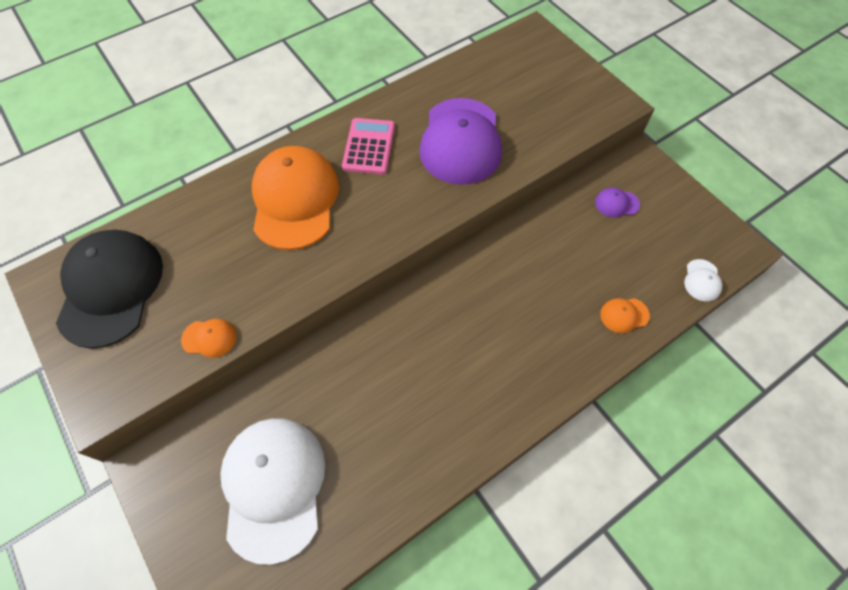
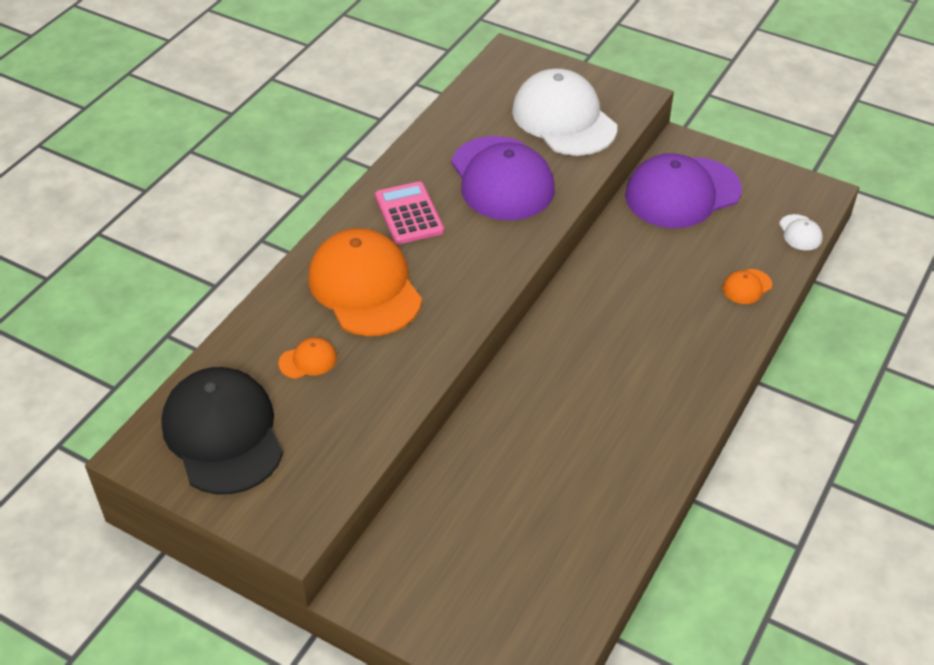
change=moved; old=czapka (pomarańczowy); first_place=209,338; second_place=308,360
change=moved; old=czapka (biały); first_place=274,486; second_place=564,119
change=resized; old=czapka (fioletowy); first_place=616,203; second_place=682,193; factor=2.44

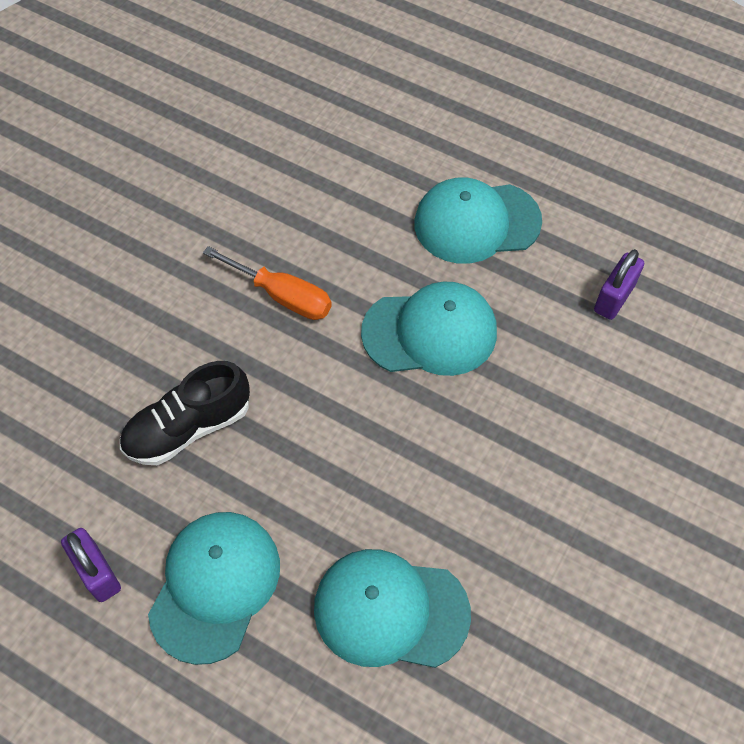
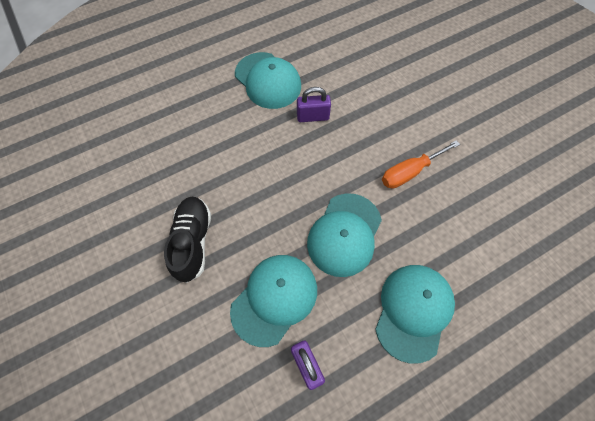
change=moved; old=kłódka (fioletowy); first_place=97,572; second_place=313,117
change=moved; old=but (czarny); first_place=188,427; second_place=193,242
change=moved; old=czapka (turkusowy); first_place=390,610; second_place=274,299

..........

• _Task requirements_: Each line from the one containing "change=moved; old=kłódka (fioletowy);" to the last line of the material above should be reproduced word for word, with nothing added.

• _Output for this exercise_:
change=moved; old=kłódka (fioletowy); first_place=97,572; second_place=313,117
change=moved; old=but (czarny); first_place=188,427; second_place=193,242
change=moved; old=czapka (turkusowy); first_place=390,610; second_place=274,299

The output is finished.